> [Description of the task]: Beneath this instruction is a listing; print exactly the lines in it starting at the line that contains "green pan: 2 -> 7" and going through the line that contains "pink glasses: 6 -> 5".

> [The data]:
------------
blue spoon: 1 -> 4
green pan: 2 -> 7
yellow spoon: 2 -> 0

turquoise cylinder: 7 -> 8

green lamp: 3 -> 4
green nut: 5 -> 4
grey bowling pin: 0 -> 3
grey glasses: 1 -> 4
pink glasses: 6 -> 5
------------
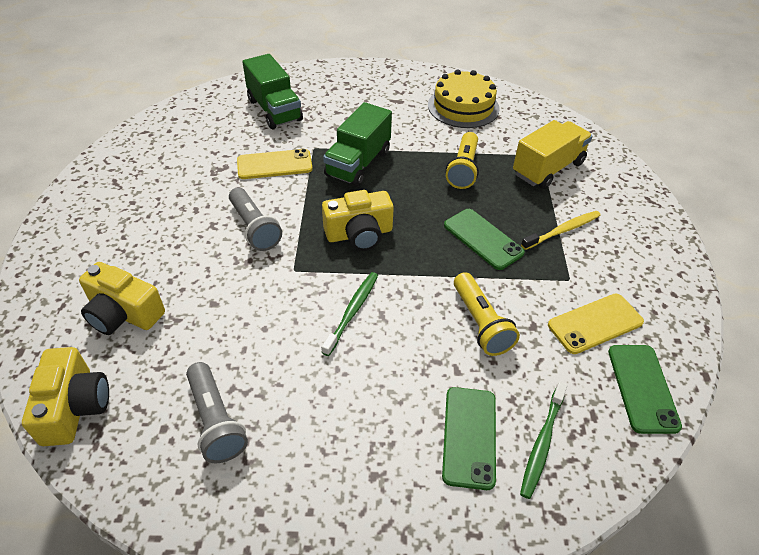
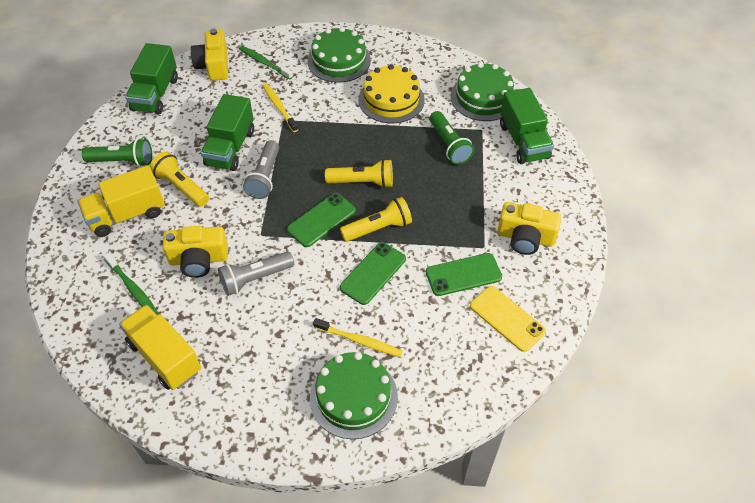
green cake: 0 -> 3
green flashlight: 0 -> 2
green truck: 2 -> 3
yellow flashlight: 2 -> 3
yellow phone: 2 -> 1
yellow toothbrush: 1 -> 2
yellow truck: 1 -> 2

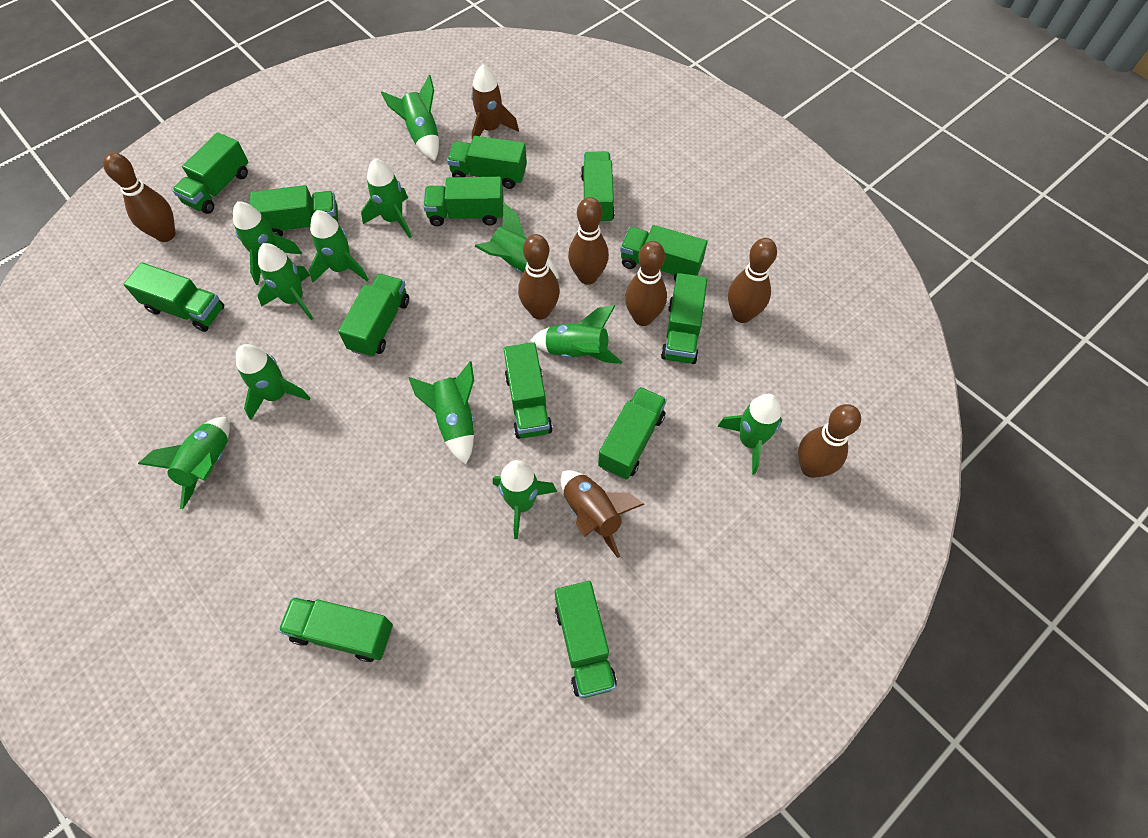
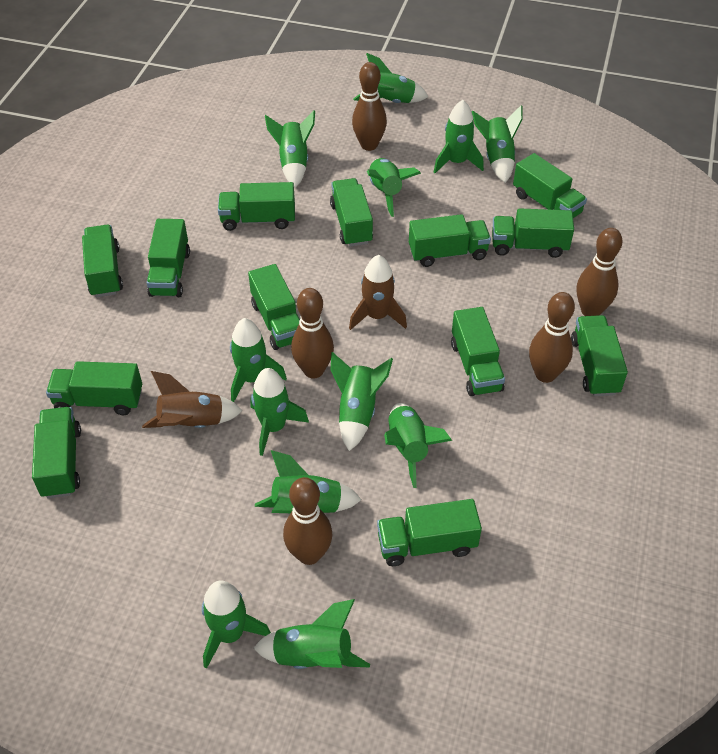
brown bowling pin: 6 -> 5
------------
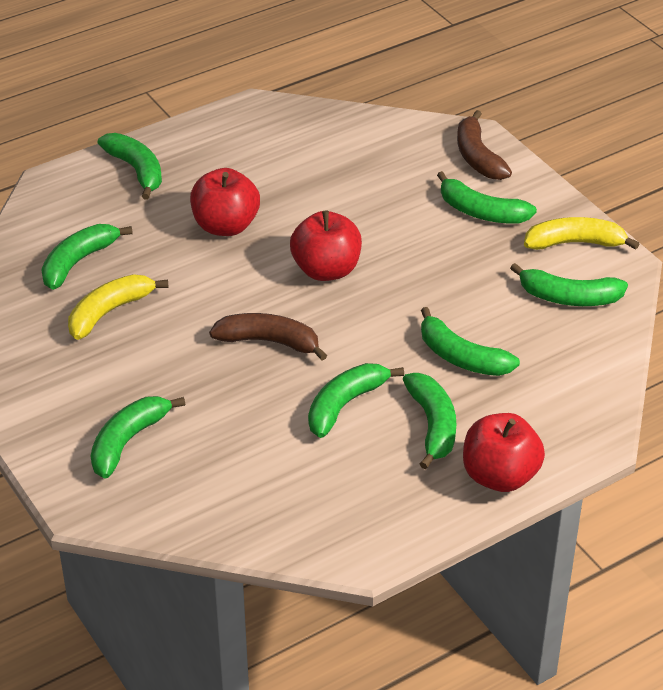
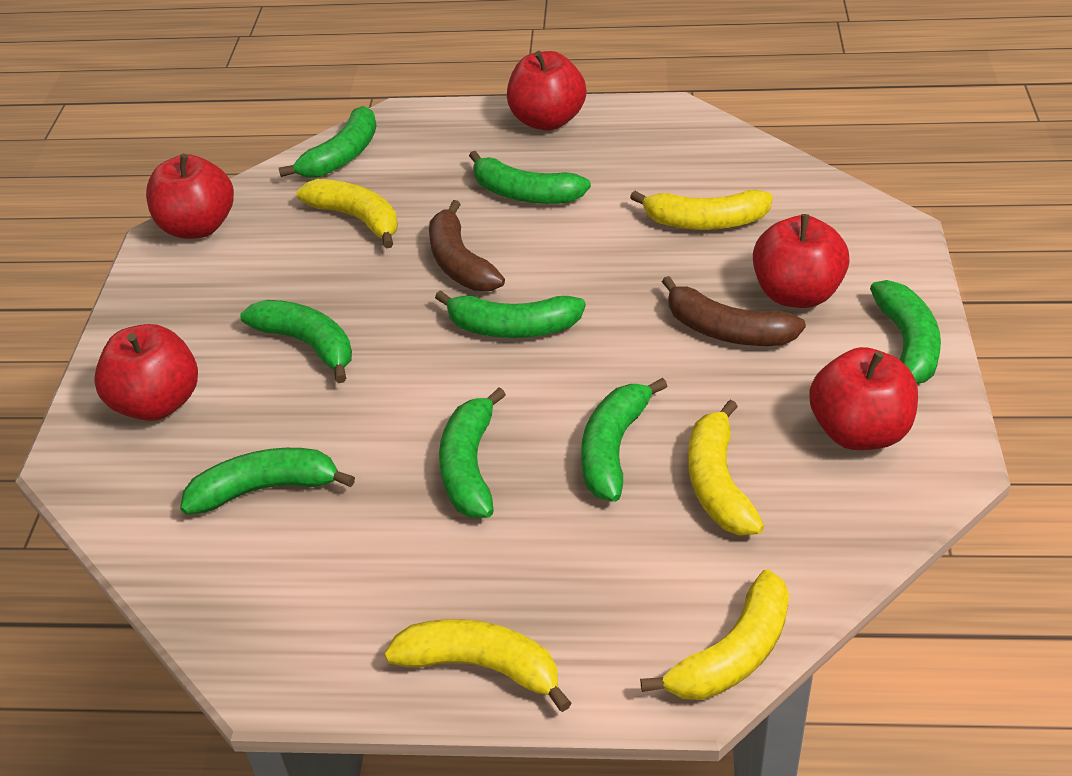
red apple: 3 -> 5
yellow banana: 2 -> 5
------------
> [Result below]:
green pan: 2 -> 7
yellow spoon: 2 -> 0

turquoise cylinder: 7 -> 8

green lamp: 3 -> 4
green nut: 5 -> 4
grey bowling pin: 0 -> 3
grey glasses: 1 -> 4
pink glasses: 6 -> 5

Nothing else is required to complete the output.